=== Begin Enclosure ===

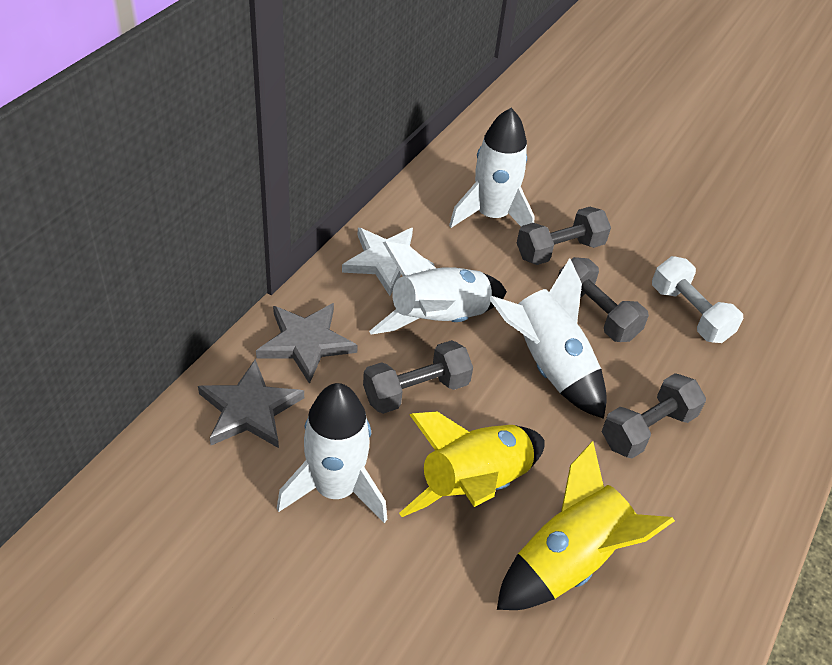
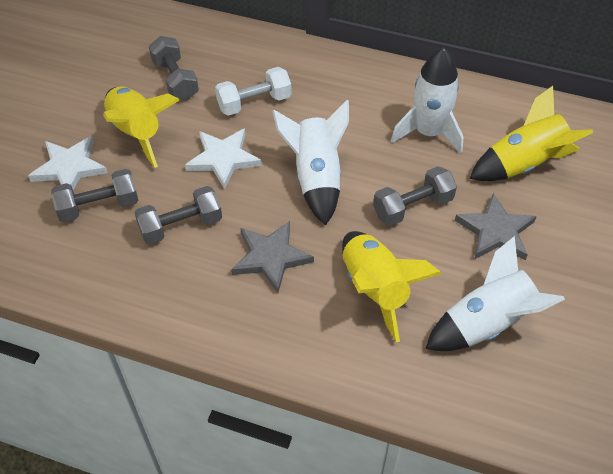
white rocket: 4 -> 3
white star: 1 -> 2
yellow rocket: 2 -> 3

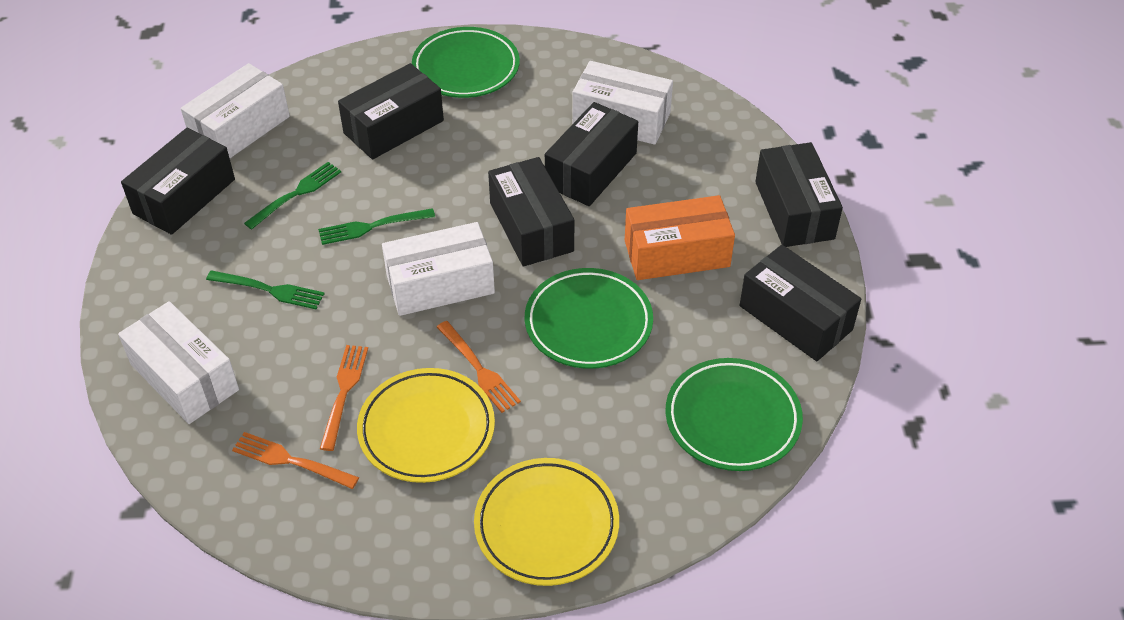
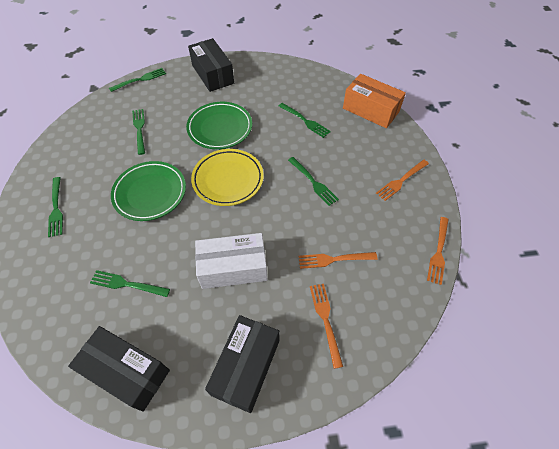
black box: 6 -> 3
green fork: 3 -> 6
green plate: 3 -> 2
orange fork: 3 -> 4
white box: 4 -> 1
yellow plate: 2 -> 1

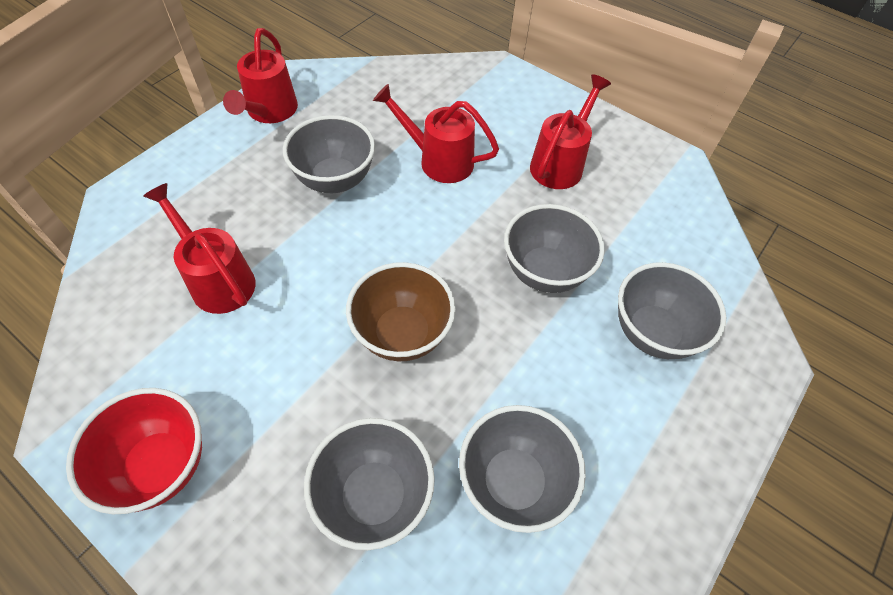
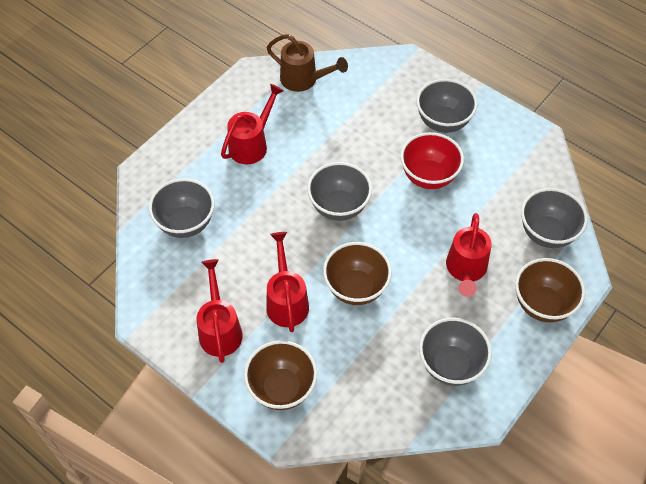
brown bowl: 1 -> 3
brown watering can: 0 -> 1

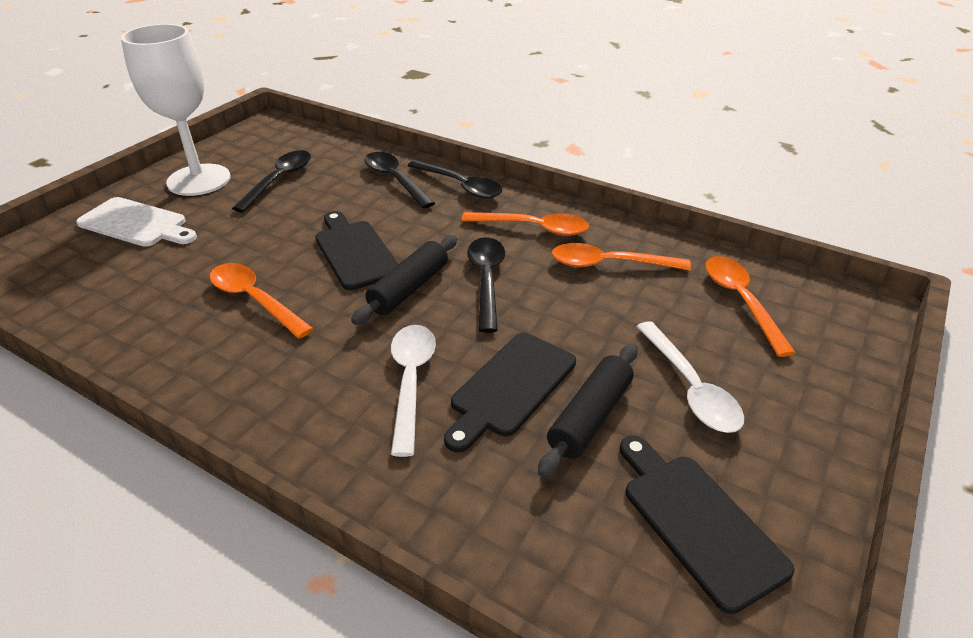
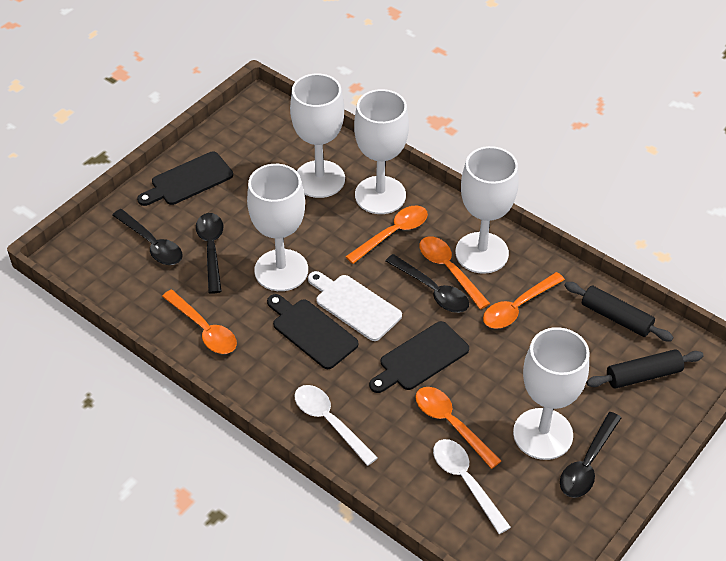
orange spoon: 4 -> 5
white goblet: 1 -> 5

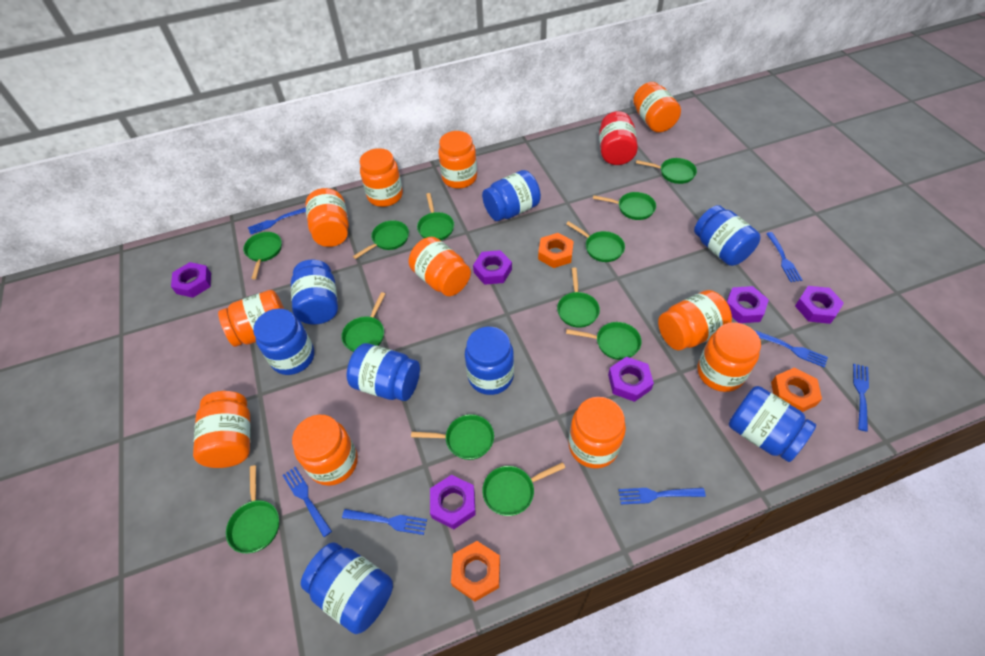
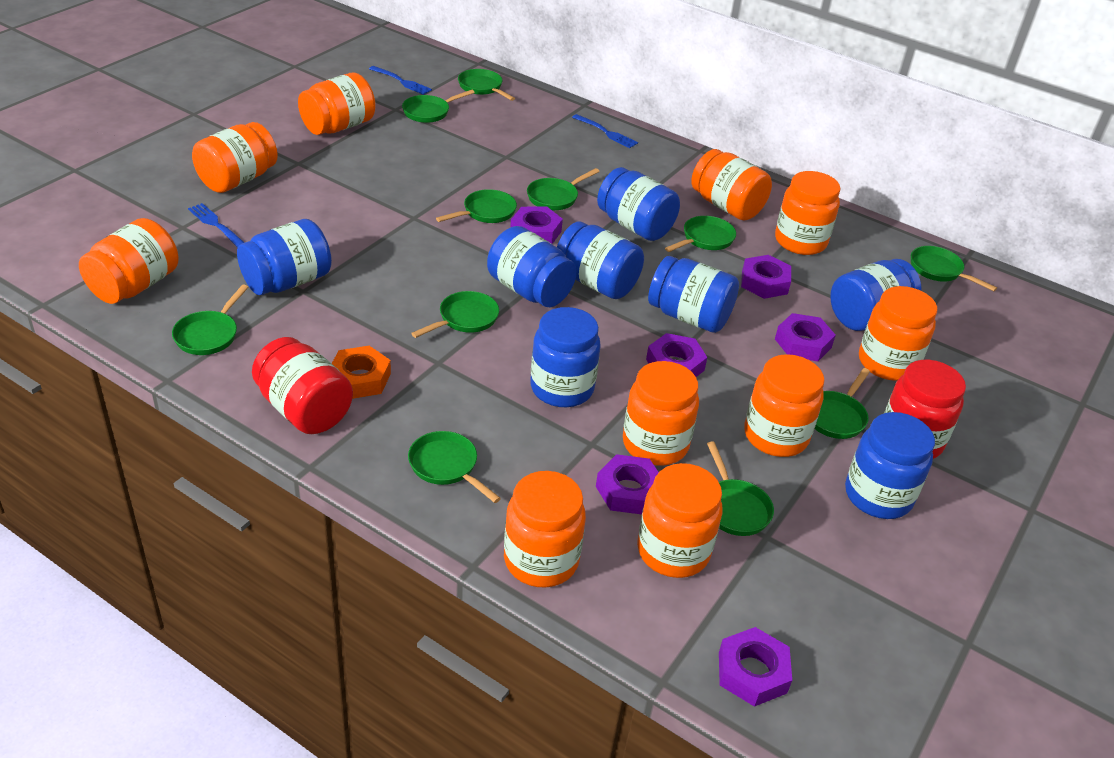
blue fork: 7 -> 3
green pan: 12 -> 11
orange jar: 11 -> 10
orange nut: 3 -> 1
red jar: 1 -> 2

=== End Enclosure ===

Work request - Word-for-word repeat, images excluded: return all the data.

Solution to this problem -
white rocket: 4 -> 3
white star: 1 -> 2
yellow rocket: 2 -> 3

black box: 6 -> 3
green fork: 3 -> 6
green plate: 3 -> 2
orange fork: 3 -> 4
white box: 4 -> 1
yellow plate: 2 -> 1

brown bowl: 1 -> 3
brown watering can: 0 -> 1

orange spoon: 4 -> 5
white goblet: 1 -> 5

blue fork: 7 -> 3
green pan: 12 -> 11
orange jar: 11 -> 10
orange nut: 3 -> 1
red jar: 1 -> 2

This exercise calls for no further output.